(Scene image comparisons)
------------------------------

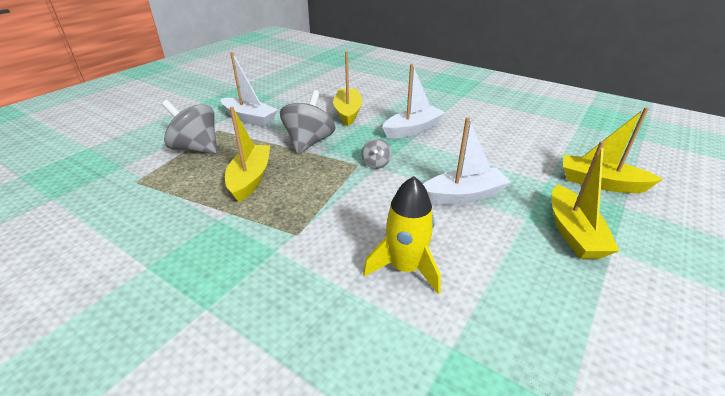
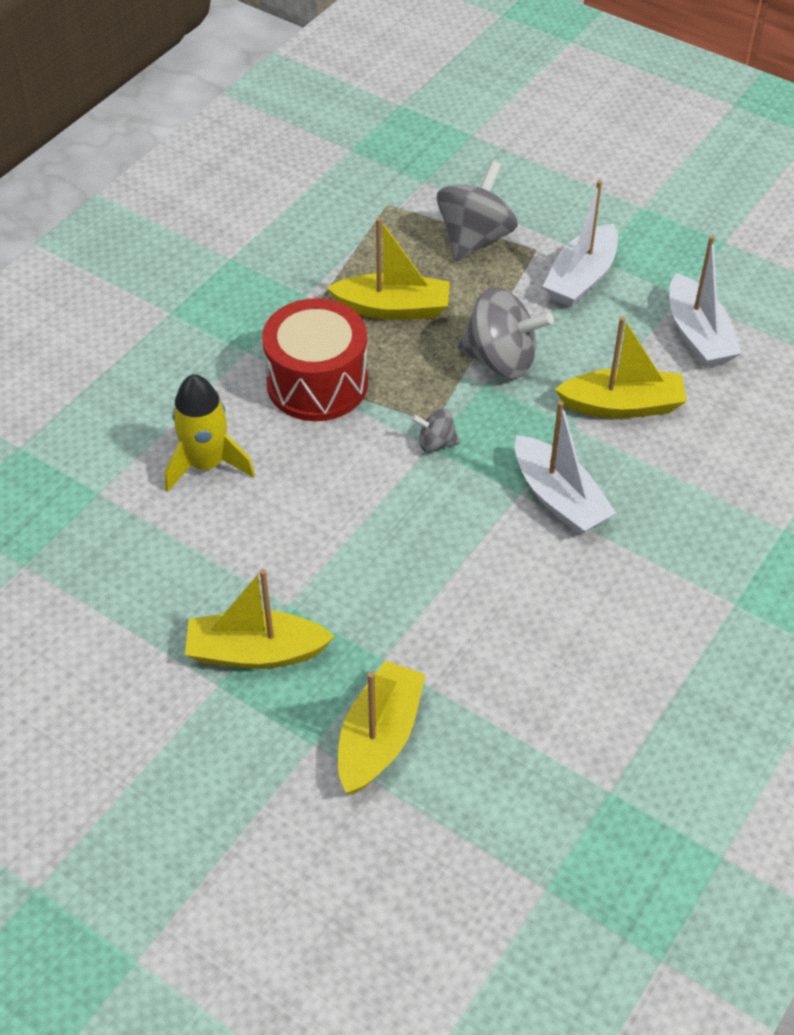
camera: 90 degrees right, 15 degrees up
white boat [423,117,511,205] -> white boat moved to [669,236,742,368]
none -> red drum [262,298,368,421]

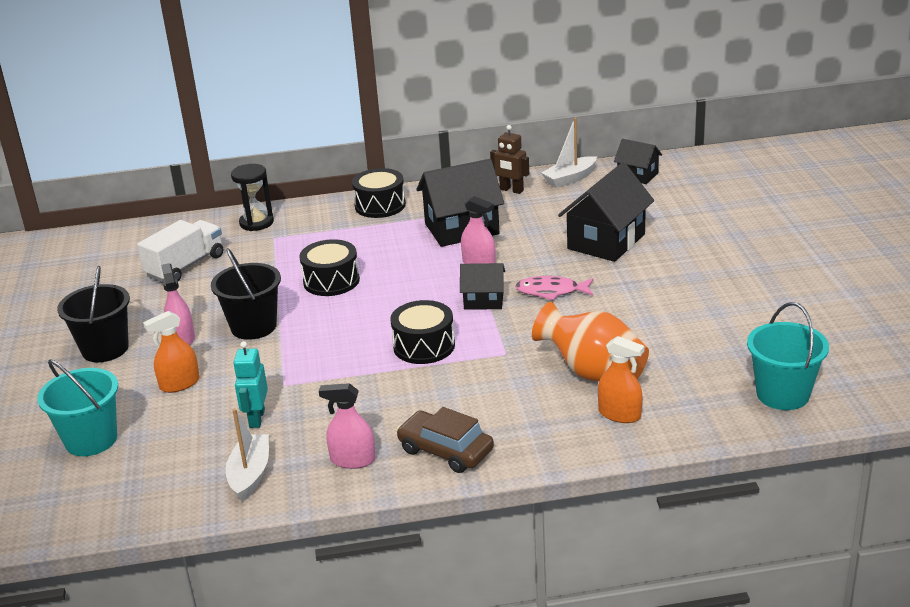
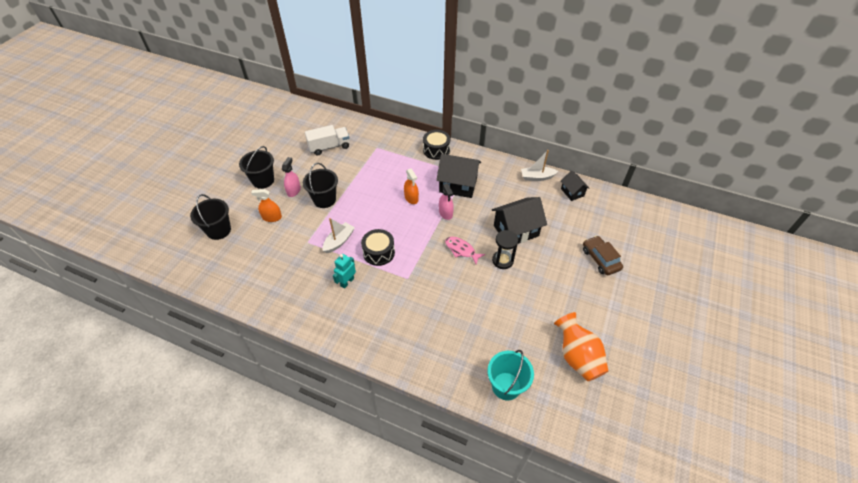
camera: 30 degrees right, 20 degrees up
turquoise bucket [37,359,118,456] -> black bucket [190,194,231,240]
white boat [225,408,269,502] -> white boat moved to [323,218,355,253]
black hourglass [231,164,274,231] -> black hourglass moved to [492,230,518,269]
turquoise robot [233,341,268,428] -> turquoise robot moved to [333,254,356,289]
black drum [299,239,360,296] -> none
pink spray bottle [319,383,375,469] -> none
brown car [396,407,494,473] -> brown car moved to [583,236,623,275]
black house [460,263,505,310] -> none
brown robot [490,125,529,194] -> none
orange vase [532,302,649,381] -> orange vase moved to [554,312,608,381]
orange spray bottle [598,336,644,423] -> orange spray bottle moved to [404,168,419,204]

------------------------------

> [Problem description]: Extract only the lines from the one that contains "none -> red drum [262,298,368,421]" through the end of the records, inclusive, and omit every picture.

> [Result]:
none -> red drum [262,298,368,421]

camera: 30 degrees right, 20 degrees up
turquoise bucket [37,359,118,456] -> black bucket [190,194,231,240]
white boat [225,408,269,502] -> white boat moved to [323,218,355,253]
black hourglass [231,164,274,231] -> black hourglass moved to [492,230,518,269]
turquoise robot [233,341,268,428] -> turquoise robot moved to [333,254,356,289]
black drum [299,239,360,296] -> none
pink spray bottle [319,383,375,469] -> none
brown car [396,407,494,473] -> brown car moved to [583,236,623,275]
black house [460,263,505,310] -> none
brown robot [490,125,529,194] -> none
orange vase [532,302,649,381] -> orange vase moved to [554,312,608,381]
orange spray bottle [598,336,644,423] -> orange spray bottle moved to [404,168,419,204]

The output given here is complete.